## What you will do
Write out every entry exactly as it stands.

(Beginning of Data shown)

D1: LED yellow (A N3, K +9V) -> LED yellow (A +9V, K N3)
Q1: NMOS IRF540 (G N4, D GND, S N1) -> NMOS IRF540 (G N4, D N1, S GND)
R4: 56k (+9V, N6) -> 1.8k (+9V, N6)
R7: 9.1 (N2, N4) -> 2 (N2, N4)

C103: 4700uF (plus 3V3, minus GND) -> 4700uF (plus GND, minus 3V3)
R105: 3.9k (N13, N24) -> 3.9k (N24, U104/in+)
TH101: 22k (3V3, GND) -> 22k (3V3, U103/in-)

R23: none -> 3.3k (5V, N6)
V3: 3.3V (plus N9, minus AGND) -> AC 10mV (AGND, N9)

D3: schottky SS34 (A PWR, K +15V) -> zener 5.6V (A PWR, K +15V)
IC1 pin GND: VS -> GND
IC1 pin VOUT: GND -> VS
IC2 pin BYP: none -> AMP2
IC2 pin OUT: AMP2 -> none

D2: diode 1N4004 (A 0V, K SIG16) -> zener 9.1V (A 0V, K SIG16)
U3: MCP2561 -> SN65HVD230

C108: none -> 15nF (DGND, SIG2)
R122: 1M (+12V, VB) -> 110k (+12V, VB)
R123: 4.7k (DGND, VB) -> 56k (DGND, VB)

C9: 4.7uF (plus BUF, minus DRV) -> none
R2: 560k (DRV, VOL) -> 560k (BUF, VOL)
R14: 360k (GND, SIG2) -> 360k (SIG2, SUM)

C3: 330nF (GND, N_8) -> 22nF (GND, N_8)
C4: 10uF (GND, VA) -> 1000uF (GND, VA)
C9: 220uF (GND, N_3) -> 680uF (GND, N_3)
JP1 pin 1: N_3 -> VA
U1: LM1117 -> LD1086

(End of Data shown)

## Written response
D1: LED yellow (A N3, K +9V) -> LED yellow (A +9V, K N3)
Q1: NMOS IRF540 (G N4, D GND, S N1) -> NMOS IRF540 (G N4, D N1, S GND)
R4: 56k (+9V, N6) -> 1.8k (+9V, N6)
R7: 9.1 (N2, N4) -> 2 (N2, N4)

C103: 4700uF (plus 3V3, minus GND) -> 4700uF (plus GND, minus 3V3)
R105: 3.9k (N13, N24) -> 3.9k (N24, U104/in+)
TH101: 22k (3V3, GND) -> 22k (3V3, U103/in-)

R23: none -> 3.3k (5V, N6)
V3: 3.3V (plus N9, minus AGND) -> AC 10mV (AGND, N9)

D3: schottky SS34 (A PWR, K +15V) -> zener 5.6V (A PWR, K +15V)
IC1 pin GND: VS -> GND
IC1 pin VOUT: GND -> VS
IC2 pin BYP: none -> AMP2
IC2 pin OUT: AMP2 -> none

D2: diode 1N4004 (A 0V, K SIG16) -> zener 9.1V (A 0V, K SIG16)
U3: MCP2561 -> SN65HVD230

C108: none -> 15nF (DGND, SIG2)
R122: 1M (+12V, VB) -> 110k (+12V, VB)
R123: 4.7k (DGND, VB) -> 56k (DGND, VB)

C9: 4.7uF (plus BUF, minus DRV) -> none
R2: 560k (DRV, VOL) -> 560k (BUF, VOL)
R14: 360k (GND, SIG2) -> 360k (SIG2, SUM)

C3: 330nF (GND, N_8) -> 22nF (GND, N_8)
C4: 10uF (GND, VA) -> 1000uF (GND, VA)
C9: 220uF (GND, N_3) -> 680uF (GND, N_3)
JP1 pin 1: N_3 -> VA
U1: LM1117 -> LD1086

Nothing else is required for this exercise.